• _ABOUT THIS TASK_
Every record below should be copied exactly, with the pictures left out.

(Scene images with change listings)
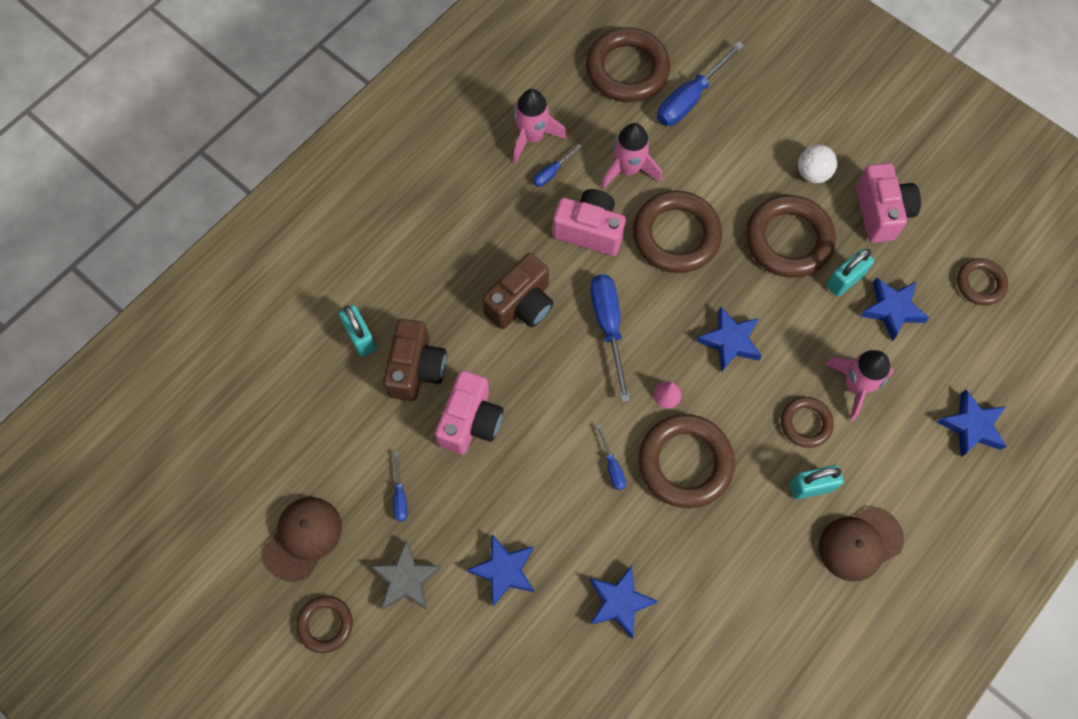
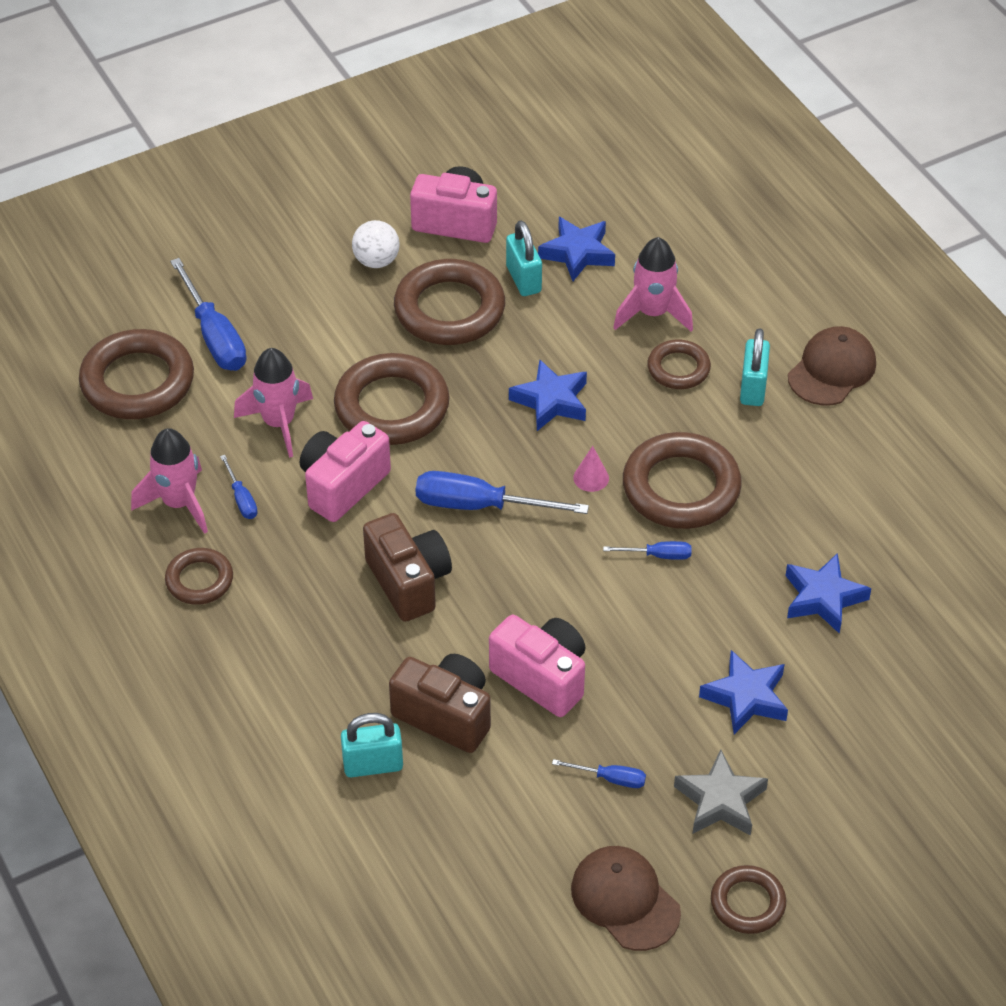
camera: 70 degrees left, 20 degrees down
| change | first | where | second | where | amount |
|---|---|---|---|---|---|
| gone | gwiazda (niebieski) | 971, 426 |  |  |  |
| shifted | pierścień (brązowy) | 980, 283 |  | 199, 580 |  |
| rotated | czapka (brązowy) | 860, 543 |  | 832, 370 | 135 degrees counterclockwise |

• _YOUR SOLUTION_
camera: 70 degrees left, 20 degrees down
| change | first | where | second | where | amount |
|---|---|---|---|---|---|
| gone | gwiazda (niebieski) | 971, 426 |  |  |  |
| shifted | pierścień (brązowy) | 980, 283 |  | 199, 580 |  |
| rotated | czapka (brązowy) | 860, 543 |  | 832, 370 | 135 degrees counterclockwise |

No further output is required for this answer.